Content starts
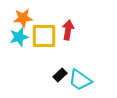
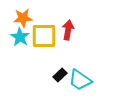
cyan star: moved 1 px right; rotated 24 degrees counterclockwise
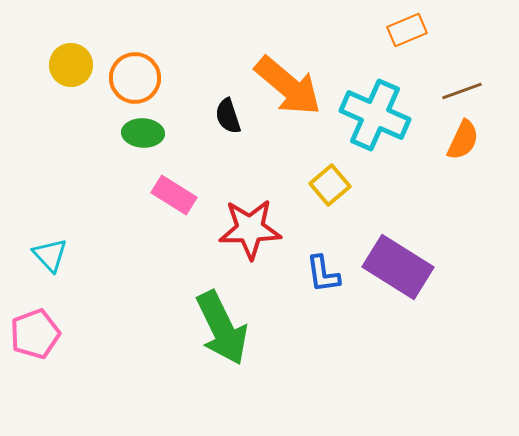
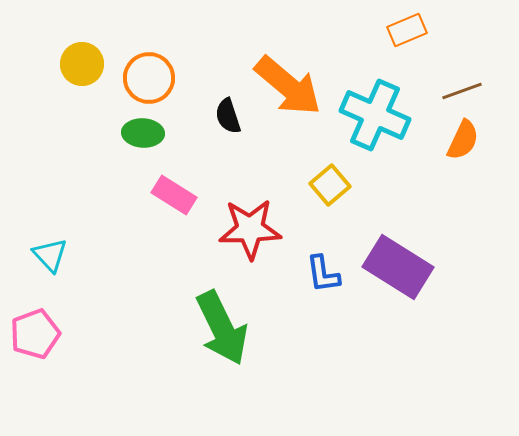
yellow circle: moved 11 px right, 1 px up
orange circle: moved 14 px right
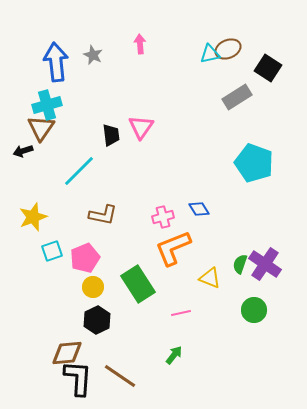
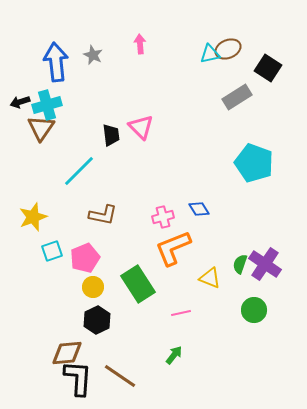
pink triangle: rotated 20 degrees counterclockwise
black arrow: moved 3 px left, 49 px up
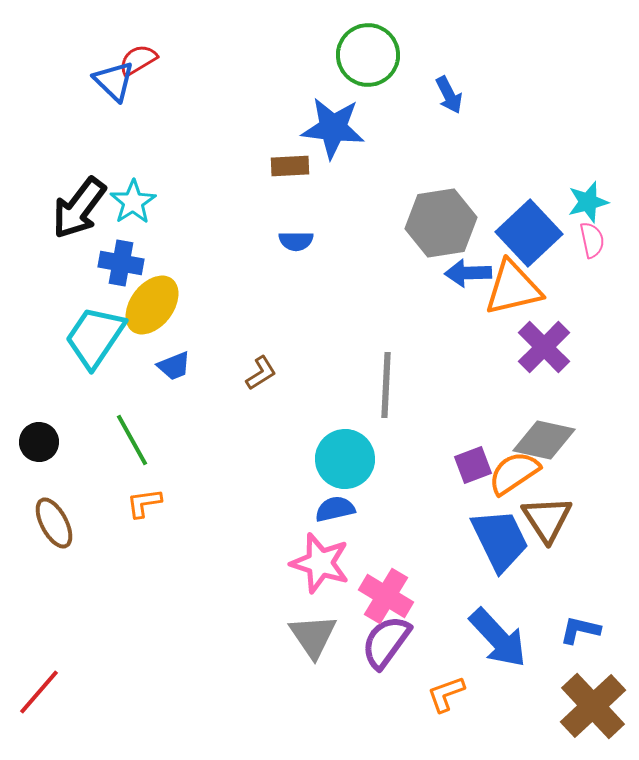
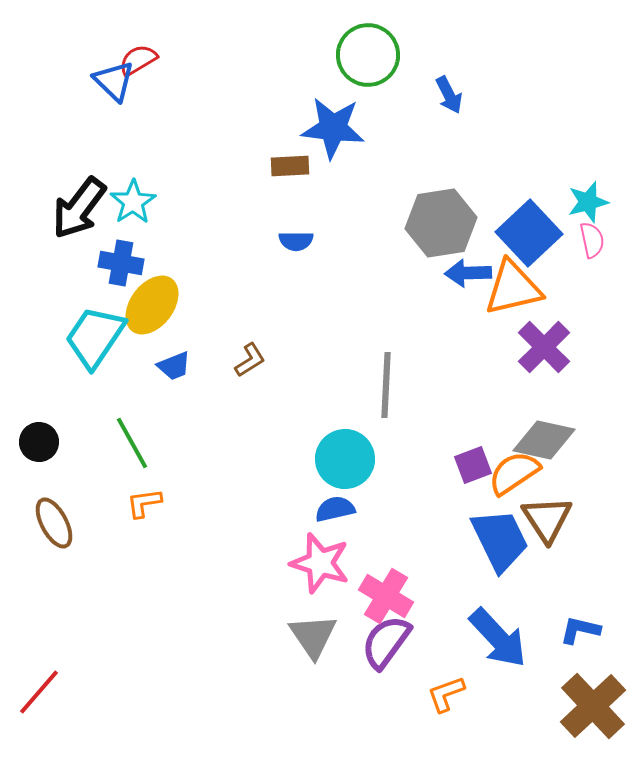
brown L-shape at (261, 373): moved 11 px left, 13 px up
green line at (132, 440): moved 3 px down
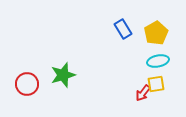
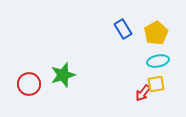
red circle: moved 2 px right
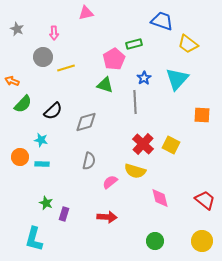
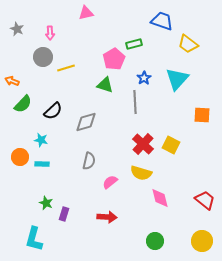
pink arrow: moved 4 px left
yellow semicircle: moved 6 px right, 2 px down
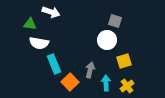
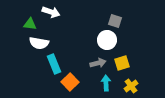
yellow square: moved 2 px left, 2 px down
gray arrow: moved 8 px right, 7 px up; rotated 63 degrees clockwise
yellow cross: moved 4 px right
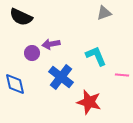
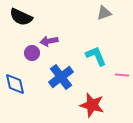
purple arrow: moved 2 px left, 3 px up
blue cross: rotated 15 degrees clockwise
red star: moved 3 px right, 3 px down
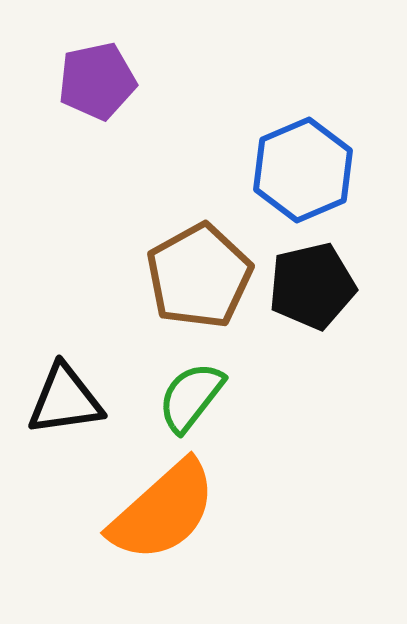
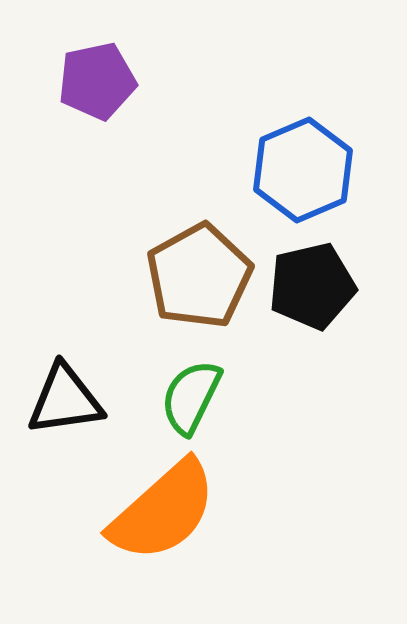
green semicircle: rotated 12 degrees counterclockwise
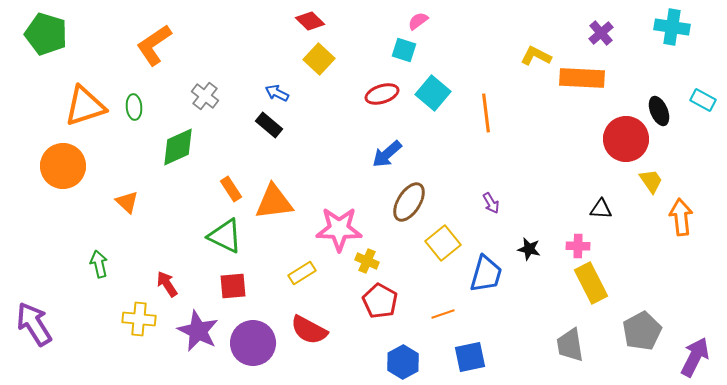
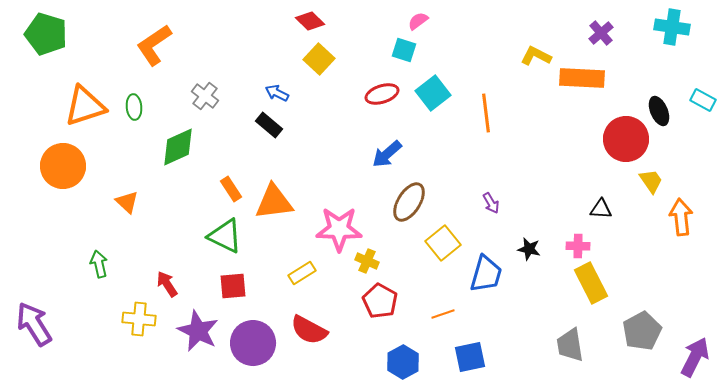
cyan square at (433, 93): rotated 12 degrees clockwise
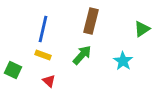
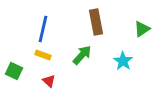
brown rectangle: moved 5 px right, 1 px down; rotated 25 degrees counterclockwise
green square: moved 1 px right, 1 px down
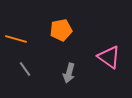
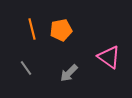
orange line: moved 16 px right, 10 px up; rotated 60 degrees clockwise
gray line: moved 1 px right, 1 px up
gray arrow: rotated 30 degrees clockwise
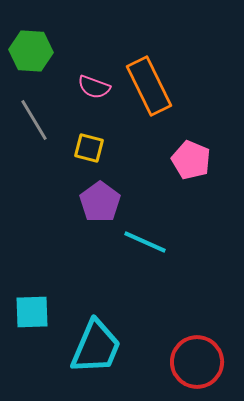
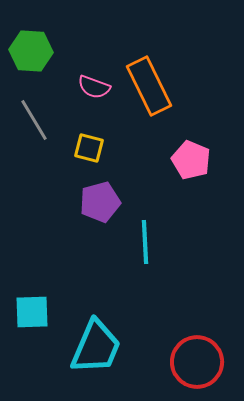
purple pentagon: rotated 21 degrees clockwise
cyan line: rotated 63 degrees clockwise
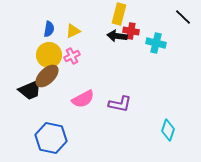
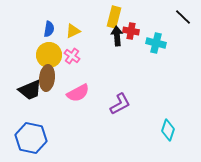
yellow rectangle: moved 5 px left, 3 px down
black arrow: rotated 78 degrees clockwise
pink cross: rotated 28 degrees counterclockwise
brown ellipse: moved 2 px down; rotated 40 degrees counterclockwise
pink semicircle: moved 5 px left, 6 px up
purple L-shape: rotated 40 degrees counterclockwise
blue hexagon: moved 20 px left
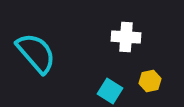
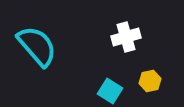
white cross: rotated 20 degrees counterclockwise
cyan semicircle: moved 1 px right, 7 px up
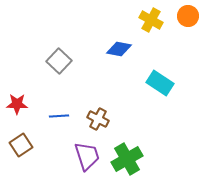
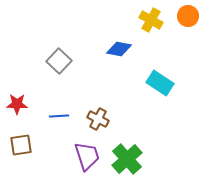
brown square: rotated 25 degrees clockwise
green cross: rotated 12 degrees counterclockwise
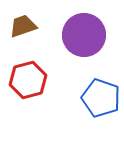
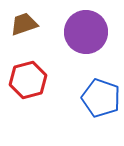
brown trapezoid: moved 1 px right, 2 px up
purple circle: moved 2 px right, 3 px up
Content ends
Content starts
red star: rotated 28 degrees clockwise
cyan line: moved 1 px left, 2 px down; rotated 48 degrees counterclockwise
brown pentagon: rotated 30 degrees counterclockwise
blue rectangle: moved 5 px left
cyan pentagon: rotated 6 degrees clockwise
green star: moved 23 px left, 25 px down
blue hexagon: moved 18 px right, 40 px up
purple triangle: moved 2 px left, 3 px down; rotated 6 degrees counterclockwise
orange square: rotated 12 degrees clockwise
Content ends
Content starts
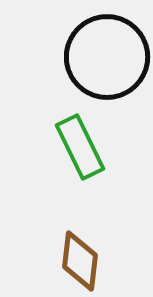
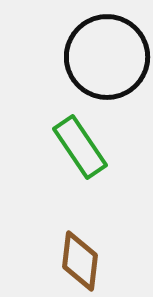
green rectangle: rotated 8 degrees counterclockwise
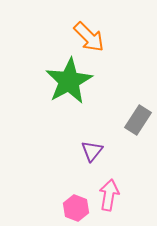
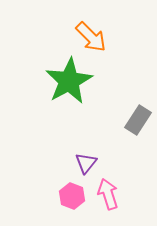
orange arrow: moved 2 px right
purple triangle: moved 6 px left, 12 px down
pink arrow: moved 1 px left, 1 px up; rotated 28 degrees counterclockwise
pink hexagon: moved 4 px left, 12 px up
Content ends
Begin at the line above that has "orange arrow: moved 2 px right" and stop after the line that has "pink hexagon: moved 4 px left, 12 px up", copying each line exactly and adding nothing else.

orange arrow: moved 2 px right
purple triangle: moved 6 px left, 12 px down
pink arrow: moved 1 px left, 1 px up; rotated 28 degrees counterclockwise
pink hexagon: moved 4 px left, 12 px up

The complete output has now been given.